Collected data

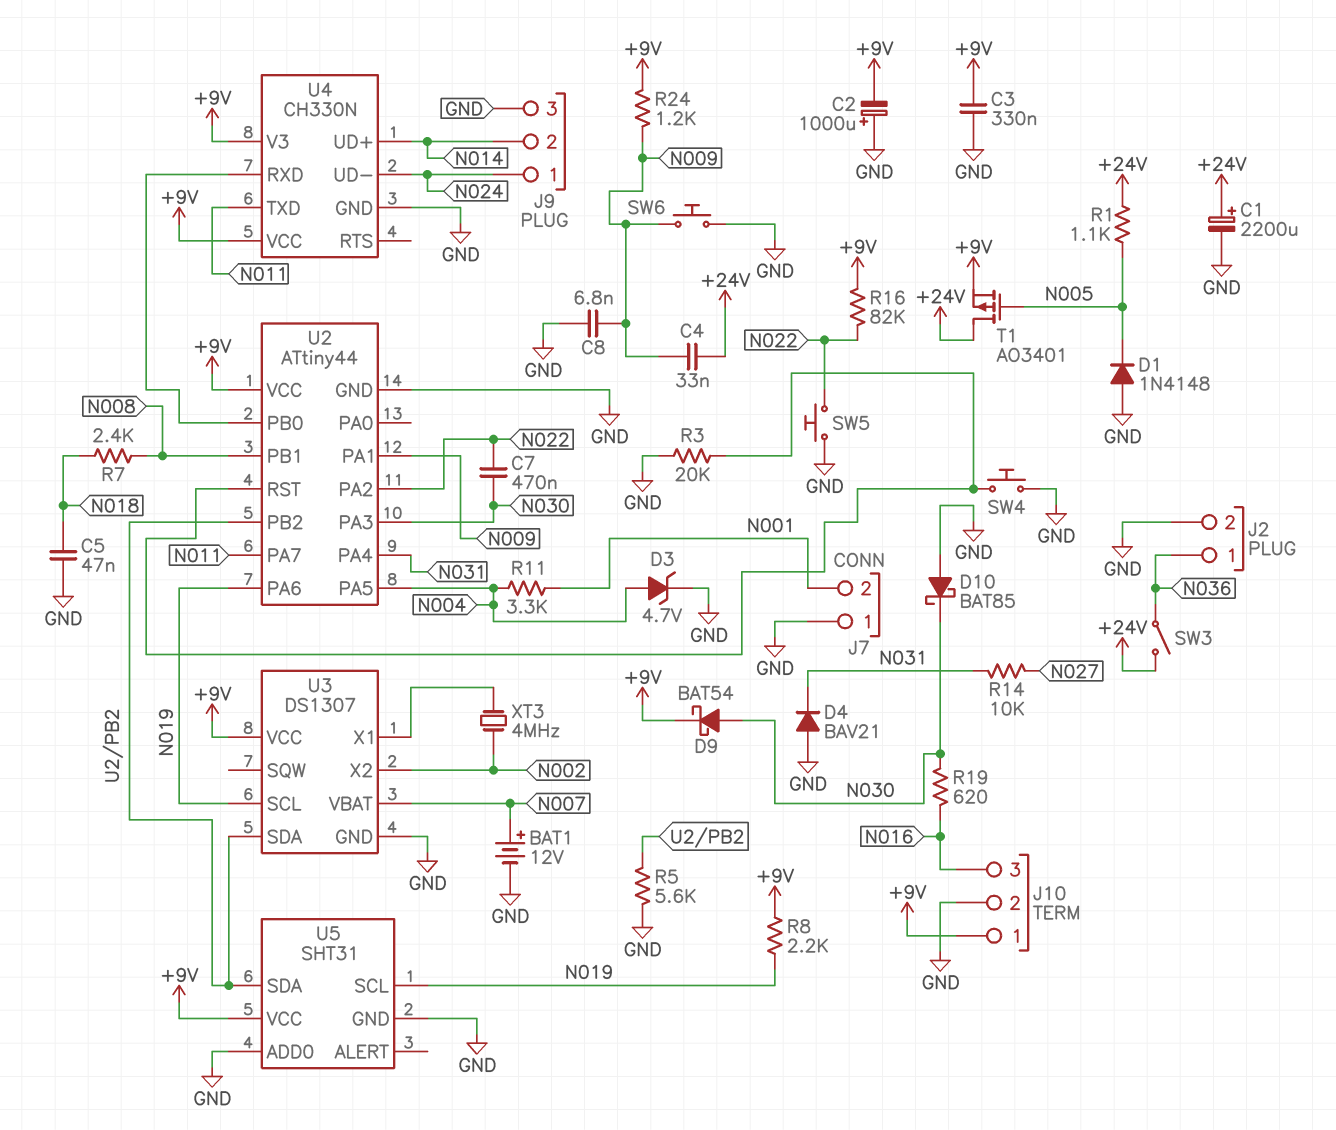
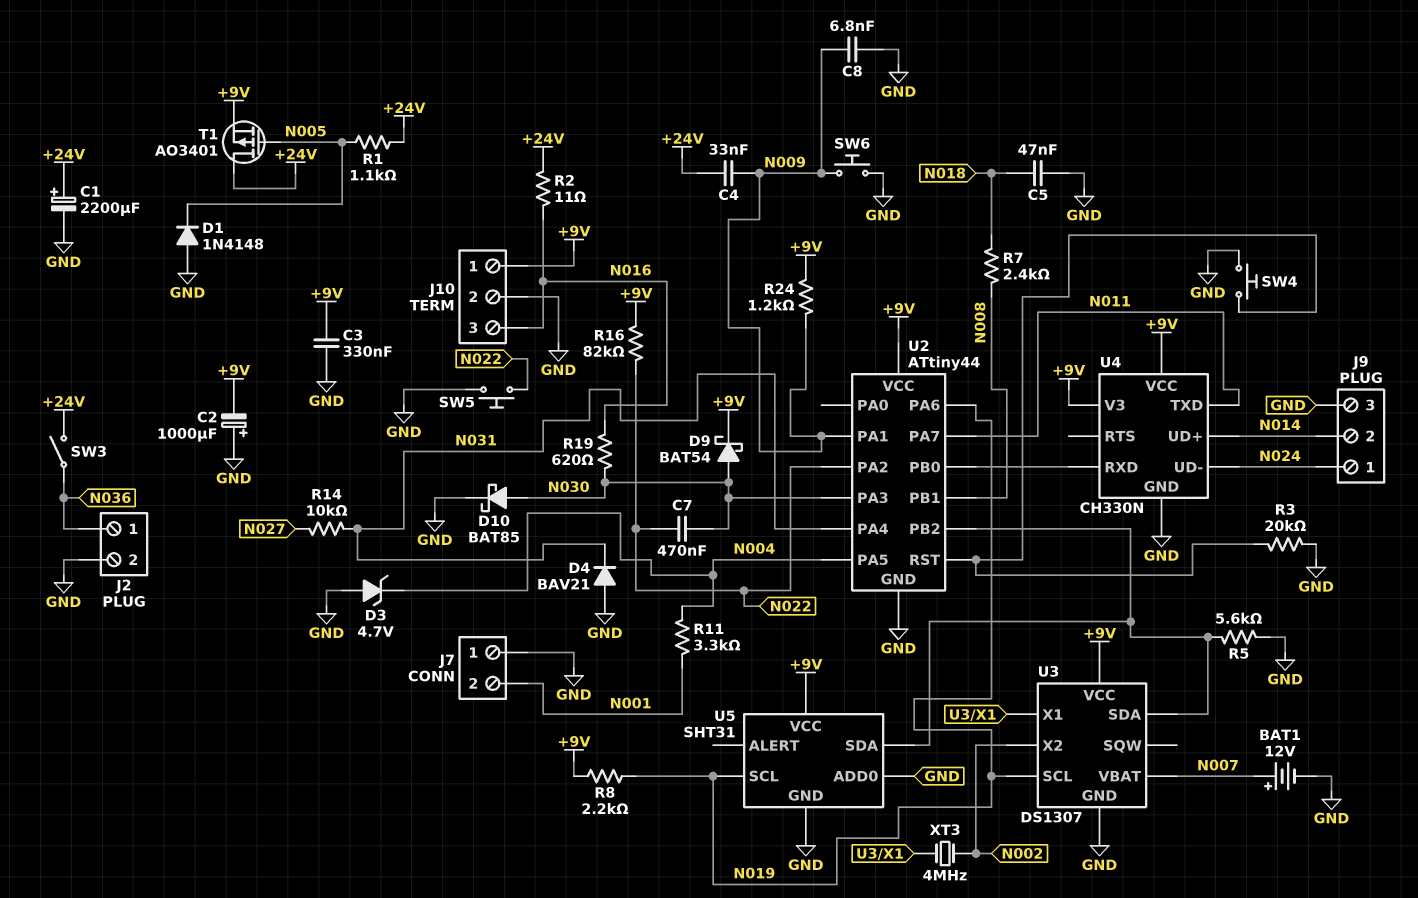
D3: zener 4.7V (A N004, K GND) -> zener 4.7V (A GND, K N004)
D10: schottky BAT85 (A GND, K N030) -> schottky BAT85 (A N030, K GND)
R2: none -> 11 (+24V, N016)

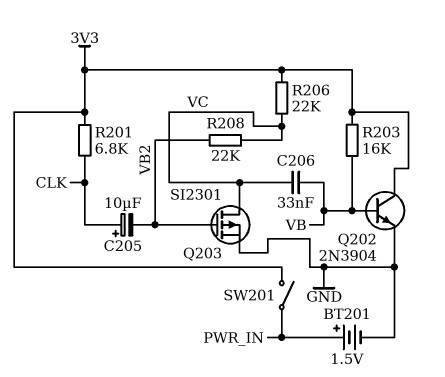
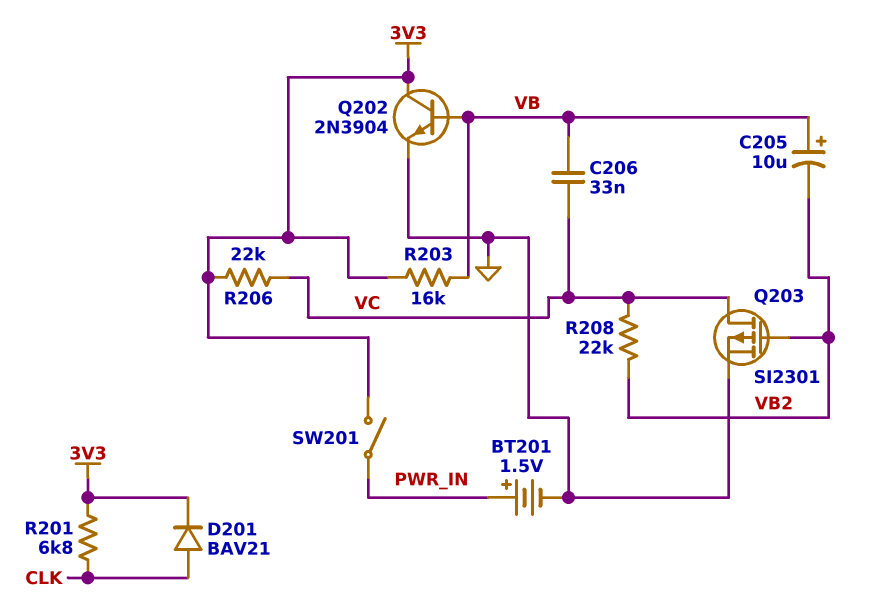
C205: 10uF (plus CLK, minus VB2) -> 10uF (plus VB, minus VB2)
D201: none -> diode BAV21 (A CLK, K 3V3)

• **What you will do**
Once the pictures are removed, set down what remains of the entries above exactly.

• **Problem solution**
D3: zener 4.7V (A N004, K GND) -> zener 4.7V (A GND, K N004)
D10: schottky BAT85 (A GND, K N030) -> schottky BAT85 (A N030, K GND)
R2: none -> 11 (+24V, N016)

C205: 10uF (plus CLK, minus VB2) -> 10uF (plus VB, minus VB2)
D201: none -> diode BAV21 (A CLK, K 3V3)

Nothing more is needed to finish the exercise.